▶ **Your goal**
What you need to produce from the material below is an exact transcription of the lines from the one with "(572, 329) = (201, 427): black" through the one with "(658, 456) = (675, 503): none -> orange cap", both included, and no other line.
*** Task input
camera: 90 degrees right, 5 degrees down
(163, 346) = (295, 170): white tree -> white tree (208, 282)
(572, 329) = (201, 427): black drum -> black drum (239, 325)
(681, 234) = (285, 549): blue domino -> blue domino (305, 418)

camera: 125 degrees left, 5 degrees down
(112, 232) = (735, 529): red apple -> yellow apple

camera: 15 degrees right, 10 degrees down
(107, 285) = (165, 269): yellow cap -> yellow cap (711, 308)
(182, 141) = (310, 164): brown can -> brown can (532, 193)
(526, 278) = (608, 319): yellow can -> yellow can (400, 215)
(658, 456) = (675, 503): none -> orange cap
******
*** Task input
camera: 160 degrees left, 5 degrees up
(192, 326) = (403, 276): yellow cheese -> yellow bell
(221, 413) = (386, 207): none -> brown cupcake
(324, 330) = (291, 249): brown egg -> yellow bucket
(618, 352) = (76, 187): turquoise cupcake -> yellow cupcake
******
*** Task input
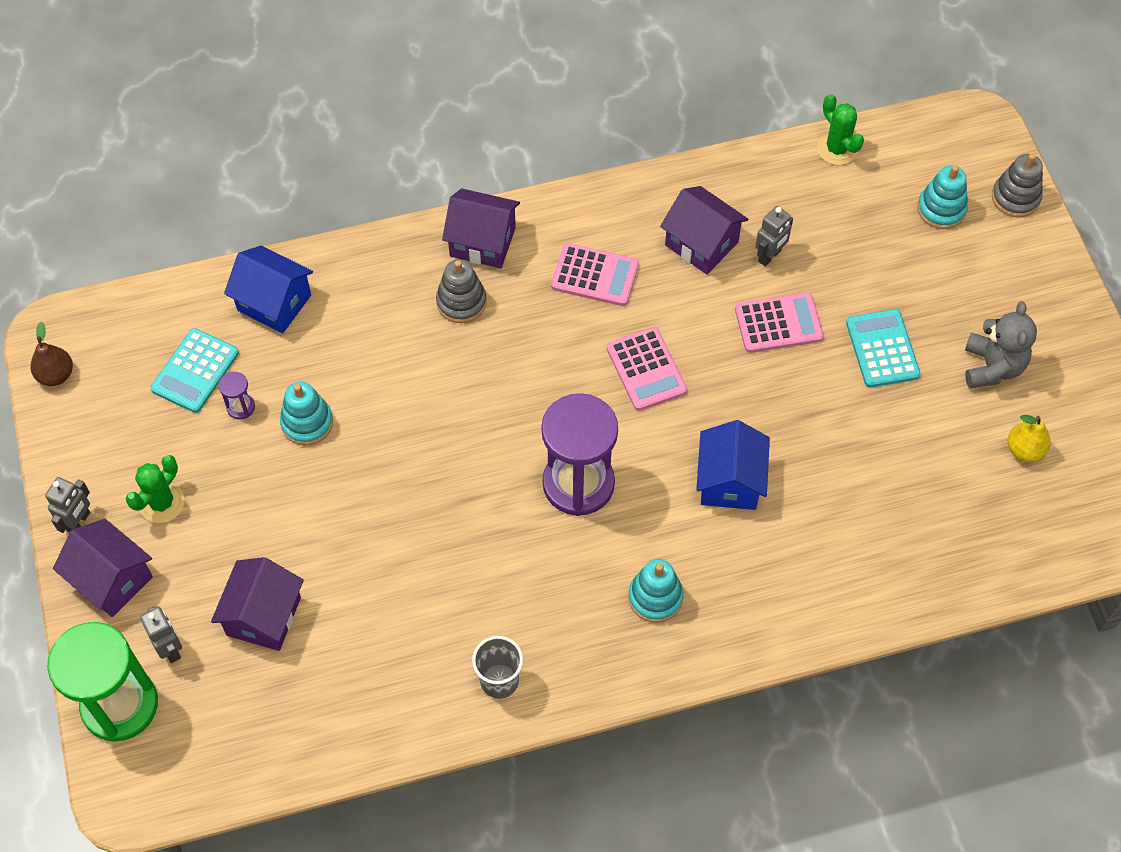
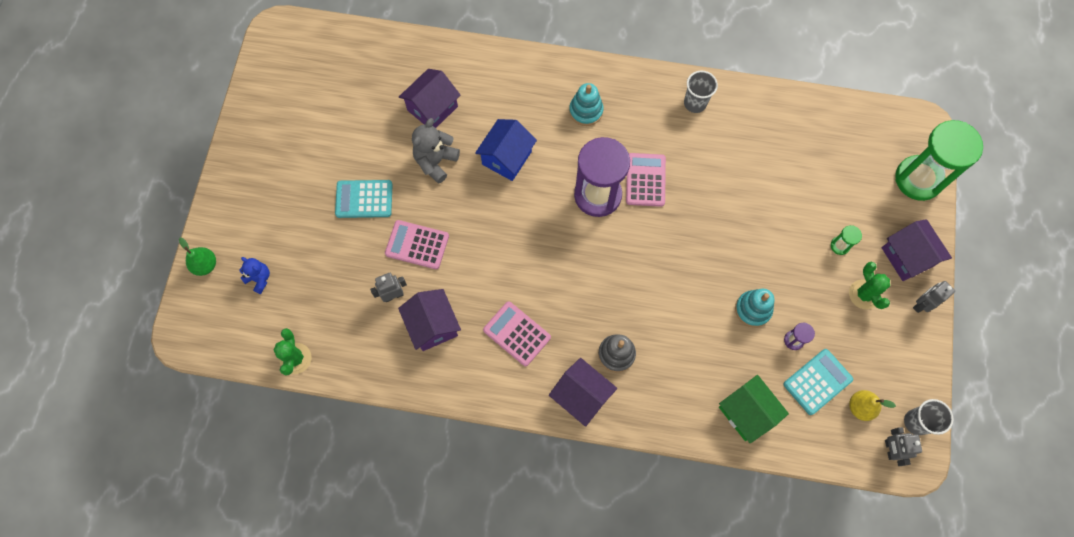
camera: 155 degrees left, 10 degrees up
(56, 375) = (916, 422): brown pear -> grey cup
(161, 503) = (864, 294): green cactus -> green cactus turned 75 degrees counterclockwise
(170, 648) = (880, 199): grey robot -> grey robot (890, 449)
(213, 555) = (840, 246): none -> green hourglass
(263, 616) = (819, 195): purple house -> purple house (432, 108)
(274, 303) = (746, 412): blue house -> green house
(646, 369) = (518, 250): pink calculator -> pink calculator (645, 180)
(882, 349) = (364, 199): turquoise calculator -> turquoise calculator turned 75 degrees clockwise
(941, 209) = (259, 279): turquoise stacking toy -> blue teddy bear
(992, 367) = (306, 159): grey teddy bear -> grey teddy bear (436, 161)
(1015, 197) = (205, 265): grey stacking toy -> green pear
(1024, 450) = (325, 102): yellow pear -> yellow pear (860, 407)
******
▶ **Written solution**
(572, 329) = (201, 427): black drum -> black drum (239, 325)
(681, 234) = (285, 549): blue domino -> blue domino (305, 418)

camera: 125 degrees left, 5 degrees down
(112, 232) = (735, 529): red apple -> yellow apple

camera: 15 degrees right, 10 degrees down
(107, 285) = (165, 269): yellow cap -> yellow cap (711, 308)
(182, 141) = (310, 164): brown can -> brown can (532, 193)
(526, 278) = (608, 319): yellow can -> yellow can (400, 215)
(658, 456) = (675, 503): none -> orange cap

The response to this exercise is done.